-------- Data

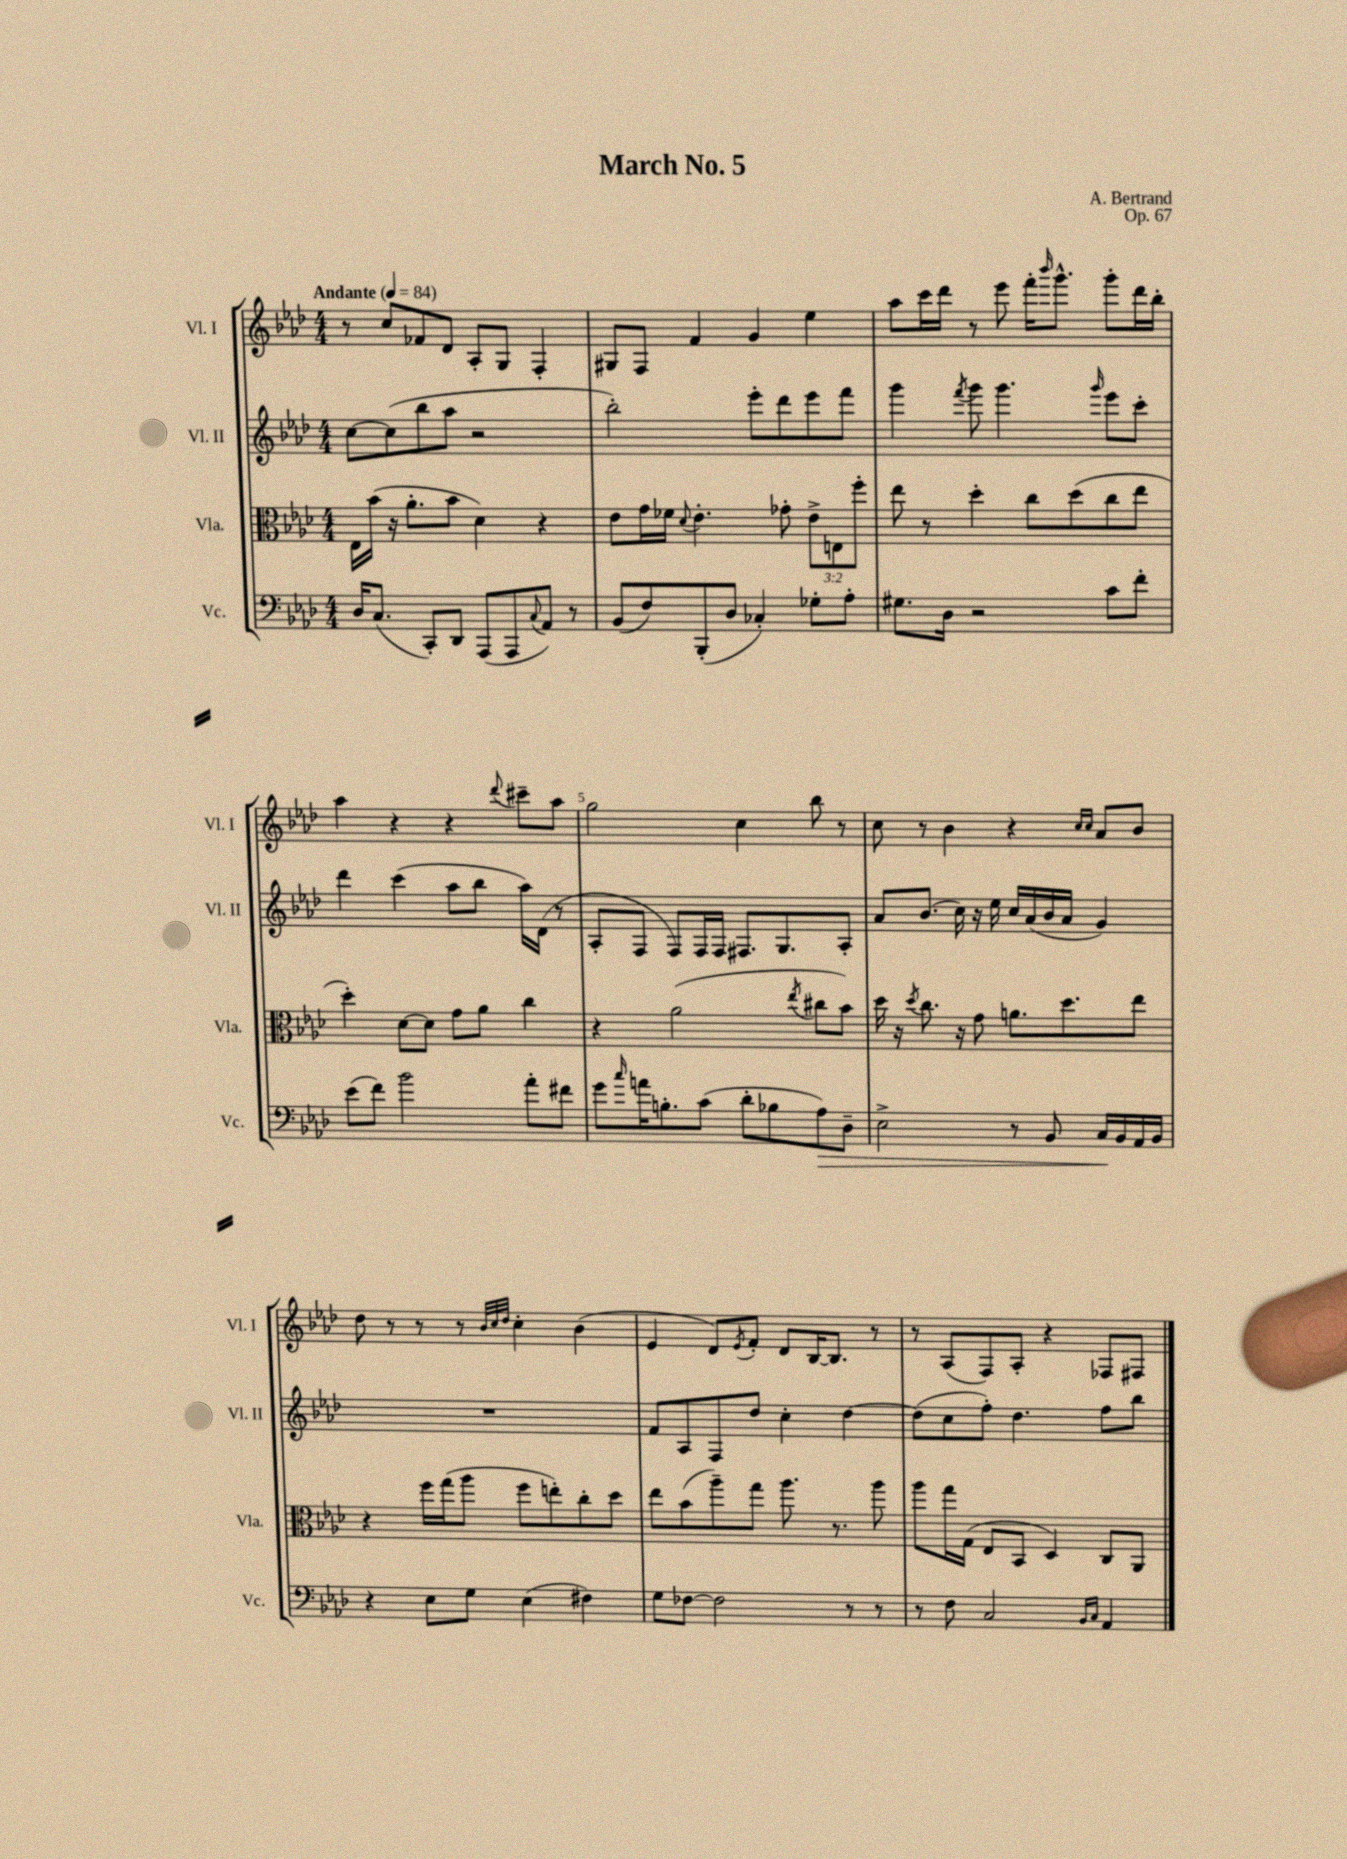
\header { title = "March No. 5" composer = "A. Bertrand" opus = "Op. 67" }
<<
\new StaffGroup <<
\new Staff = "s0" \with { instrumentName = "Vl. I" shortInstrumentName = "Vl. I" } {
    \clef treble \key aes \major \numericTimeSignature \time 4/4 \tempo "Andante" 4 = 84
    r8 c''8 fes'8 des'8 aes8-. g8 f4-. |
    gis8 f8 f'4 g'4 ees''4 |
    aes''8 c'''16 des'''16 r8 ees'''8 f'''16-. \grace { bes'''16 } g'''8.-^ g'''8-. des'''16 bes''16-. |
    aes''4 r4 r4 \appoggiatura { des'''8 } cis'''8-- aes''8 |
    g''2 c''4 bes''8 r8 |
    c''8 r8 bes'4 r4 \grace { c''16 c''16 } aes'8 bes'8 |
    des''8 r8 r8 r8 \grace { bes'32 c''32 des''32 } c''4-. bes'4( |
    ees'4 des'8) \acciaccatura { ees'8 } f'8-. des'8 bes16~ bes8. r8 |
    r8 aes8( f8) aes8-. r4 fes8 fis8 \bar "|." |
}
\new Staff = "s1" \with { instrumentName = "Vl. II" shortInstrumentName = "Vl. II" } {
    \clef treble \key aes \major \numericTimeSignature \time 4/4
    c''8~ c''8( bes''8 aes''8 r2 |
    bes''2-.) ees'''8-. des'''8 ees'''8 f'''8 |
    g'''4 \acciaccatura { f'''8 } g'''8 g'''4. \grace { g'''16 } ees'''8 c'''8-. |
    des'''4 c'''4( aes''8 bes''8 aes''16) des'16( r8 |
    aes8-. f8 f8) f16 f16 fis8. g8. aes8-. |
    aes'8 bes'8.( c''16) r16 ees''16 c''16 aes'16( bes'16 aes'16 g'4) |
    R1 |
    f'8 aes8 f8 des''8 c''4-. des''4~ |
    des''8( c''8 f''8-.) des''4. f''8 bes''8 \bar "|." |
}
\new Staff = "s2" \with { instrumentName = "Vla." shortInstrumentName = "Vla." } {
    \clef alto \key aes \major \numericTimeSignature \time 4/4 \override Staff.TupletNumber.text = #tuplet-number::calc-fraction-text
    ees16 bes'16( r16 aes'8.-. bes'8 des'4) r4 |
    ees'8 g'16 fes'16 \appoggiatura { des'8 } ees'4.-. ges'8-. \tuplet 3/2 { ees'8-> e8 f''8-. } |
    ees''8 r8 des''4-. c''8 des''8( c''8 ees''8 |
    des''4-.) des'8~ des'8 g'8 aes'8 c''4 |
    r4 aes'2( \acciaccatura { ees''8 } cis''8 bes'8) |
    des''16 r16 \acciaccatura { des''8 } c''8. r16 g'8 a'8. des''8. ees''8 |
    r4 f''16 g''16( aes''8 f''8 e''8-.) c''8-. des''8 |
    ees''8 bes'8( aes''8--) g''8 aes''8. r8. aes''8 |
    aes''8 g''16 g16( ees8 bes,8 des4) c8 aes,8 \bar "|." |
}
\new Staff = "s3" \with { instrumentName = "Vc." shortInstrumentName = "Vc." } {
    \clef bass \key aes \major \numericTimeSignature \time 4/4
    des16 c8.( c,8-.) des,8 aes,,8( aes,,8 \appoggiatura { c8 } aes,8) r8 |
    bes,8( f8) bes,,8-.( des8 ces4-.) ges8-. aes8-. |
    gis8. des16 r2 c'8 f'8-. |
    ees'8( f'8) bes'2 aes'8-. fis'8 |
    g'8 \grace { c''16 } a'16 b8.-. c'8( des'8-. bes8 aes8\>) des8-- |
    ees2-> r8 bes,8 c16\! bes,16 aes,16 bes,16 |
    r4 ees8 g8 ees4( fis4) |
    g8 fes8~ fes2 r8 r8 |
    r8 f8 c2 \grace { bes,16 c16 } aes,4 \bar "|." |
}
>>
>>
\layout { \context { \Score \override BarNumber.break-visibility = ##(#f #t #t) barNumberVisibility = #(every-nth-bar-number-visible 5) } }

----------------
-------- Data

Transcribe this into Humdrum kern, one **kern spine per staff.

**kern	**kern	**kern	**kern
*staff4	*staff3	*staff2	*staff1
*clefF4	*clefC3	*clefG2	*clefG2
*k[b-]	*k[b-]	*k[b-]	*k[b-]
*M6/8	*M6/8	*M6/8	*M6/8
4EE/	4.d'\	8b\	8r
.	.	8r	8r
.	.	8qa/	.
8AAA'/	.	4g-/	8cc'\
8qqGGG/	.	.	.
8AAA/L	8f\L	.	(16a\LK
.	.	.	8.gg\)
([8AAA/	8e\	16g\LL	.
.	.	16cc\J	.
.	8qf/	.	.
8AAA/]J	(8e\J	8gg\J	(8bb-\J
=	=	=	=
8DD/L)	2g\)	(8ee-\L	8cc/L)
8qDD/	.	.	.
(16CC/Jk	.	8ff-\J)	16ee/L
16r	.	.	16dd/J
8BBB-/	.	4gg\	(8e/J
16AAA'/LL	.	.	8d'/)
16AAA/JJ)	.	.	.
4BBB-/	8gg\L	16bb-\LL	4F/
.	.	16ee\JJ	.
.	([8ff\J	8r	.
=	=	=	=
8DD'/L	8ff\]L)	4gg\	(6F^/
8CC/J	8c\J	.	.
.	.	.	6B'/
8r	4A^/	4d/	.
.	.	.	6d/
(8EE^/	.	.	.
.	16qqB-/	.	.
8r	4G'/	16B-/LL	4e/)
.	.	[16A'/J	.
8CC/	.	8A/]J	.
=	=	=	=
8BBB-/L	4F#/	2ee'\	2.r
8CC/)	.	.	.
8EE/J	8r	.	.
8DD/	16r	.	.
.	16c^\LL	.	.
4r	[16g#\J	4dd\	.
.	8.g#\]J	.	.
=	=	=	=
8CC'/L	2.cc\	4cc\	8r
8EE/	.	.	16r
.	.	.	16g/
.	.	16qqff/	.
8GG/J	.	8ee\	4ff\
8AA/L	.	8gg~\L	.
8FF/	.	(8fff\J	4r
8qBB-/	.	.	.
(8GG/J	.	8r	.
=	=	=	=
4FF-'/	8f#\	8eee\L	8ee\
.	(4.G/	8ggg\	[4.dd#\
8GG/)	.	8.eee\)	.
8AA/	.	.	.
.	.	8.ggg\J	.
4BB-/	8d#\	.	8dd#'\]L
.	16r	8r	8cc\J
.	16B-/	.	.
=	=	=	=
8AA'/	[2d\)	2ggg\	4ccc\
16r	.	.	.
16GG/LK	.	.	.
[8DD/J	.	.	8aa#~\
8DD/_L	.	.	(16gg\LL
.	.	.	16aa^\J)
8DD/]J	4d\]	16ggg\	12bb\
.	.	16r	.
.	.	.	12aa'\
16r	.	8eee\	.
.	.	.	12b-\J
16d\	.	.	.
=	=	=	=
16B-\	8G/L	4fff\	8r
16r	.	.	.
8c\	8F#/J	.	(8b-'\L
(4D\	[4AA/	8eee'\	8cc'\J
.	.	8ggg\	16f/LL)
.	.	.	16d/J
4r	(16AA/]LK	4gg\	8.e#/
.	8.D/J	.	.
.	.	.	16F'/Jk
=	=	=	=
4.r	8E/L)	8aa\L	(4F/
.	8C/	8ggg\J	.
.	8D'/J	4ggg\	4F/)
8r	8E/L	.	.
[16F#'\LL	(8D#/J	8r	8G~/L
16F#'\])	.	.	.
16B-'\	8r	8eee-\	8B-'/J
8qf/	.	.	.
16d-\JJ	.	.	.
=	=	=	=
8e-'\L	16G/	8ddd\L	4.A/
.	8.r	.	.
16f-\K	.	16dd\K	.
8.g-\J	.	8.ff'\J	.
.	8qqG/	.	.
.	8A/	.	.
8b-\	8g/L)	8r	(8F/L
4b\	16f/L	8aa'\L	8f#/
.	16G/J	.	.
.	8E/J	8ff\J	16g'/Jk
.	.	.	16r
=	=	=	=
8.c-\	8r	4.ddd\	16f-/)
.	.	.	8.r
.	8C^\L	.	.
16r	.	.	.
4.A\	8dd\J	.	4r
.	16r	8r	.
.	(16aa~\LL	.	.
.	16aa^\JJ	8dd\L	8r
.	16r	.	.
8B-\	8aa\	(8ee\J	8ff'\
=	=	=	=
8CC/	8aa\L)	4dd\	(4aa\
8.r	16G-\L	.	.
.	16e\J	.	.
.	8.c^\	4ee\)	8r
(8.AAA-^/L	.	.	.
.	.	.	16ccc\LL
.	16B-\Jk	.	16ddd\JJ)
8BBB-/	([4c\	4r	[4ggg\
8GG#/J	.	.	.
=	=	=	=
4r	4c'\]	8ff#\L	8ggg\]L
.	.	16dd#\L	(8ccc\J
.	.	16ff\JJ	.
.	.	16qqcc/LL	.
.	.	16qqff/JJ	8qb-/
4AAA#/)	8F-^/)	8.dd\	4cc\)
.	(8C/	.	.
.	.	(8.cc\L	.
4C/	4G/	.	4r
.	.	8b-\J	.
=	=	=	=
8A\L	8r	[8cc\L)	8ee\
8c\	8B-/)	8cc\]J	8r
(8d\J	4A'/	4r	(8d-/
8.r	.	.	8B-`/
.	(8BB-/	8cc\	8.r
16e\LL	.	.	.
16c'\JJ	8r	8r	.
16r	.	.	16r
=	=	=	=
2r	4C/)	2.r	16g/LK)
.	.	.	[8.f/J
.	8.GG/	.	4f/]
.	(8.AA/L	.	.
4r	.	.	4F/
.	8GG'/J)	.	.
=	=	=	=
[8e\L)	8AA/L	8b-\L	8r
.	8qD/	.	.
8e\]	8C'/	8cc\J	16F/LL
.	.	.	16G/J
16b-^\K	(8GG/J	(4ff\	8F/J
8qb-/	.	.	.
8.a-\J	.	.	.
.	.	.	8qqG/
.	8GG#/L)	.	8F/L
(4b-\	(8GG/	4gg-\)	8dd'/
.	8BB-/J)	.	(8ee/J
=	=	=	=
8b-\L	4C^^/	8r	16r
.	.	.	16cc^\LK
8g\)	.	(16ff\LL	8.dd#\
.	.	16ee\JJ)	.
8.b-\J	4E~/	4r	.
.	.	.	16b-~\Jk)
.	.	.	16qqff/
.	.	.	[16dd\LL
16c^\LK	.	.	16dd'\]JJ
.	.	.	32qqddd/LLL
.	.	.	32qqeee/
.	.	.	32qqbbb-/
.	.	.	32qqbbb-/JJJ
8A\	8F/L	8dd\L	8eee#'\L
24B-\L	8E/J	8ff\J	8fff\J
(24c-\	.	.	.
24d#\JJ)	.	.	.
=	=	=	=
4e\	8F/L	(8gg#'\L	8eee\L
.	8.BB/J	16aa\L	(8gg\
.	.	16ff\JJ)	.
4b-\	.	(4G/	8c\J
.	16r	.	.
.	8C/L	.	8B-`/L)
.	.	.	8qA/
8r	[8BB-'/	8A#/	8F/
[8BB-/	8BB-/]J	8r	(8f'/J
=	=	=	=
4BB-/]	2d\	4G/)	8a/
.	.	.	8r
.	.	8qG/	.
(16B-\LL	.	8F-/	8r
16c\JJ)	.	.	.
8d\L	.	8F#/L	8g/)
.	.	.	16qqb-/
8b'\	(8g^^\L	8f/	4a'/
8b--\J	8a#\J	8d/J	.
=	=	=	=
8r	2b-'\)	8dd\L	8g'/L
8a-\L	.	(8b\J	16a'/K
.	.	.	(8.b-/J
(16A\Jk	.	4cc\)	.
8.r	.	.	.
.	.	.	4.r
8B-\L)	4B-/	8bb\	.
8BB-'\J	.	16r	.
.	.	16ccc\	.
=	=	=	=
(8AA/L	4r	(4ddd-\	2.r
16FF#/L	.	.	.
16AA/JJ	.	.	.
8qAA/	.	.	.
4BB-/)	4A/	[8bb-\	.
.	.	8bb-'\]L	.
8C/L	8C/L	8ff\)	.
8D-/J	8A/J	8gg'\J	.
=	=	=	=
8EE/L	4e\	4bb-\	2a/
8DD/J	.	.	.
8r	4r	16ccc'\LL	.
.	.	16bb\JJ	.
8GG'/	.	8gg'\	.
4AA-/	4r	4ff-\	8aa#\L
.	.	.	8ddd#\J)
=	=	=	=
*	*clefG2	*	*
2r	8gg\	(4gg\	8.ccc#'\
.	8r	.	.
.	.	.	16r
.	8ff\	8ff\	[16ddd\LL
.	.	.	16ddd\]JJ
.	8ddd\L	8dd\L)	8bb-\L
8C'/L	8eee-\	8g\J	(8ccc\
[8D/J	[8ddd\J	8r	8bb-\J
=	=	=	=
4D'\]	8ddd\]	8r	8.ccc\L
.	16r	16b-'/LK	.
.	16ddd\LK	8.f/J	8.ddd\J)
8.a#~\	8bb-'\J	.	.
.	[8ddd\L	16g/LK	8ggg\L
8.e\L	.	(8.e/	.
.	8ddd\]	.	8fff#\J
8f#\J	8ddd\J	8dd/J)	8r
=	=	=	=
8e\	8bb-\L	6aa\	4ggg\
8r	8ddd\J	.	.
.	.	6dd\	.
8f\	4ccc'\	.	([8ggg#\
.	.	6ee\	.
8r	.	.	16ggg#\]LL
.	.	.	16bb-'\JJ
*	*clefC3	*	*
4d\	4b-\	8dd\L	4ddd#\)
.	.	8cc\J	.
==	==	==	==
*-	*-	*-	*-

----------------

▶ Requirements
Which lines of the entries contain the string "numericTimeSignature"? Pull out each of them.

▶ In response
    \clef treble \key aes \major \numericTimeSignature \time 4/4 \tempo "Andante" 4 = 84
    \clef treble \key aes \major \numericTimeSignature \time 4/4
    \clef alto \key aes \major \numericTimeSignature \time 4/4 \override Staff.TupletNumber.text = #tuplet-number::calc-fraction-text
    \clef bass \key aes \major \numericTimeSignature \time 4/4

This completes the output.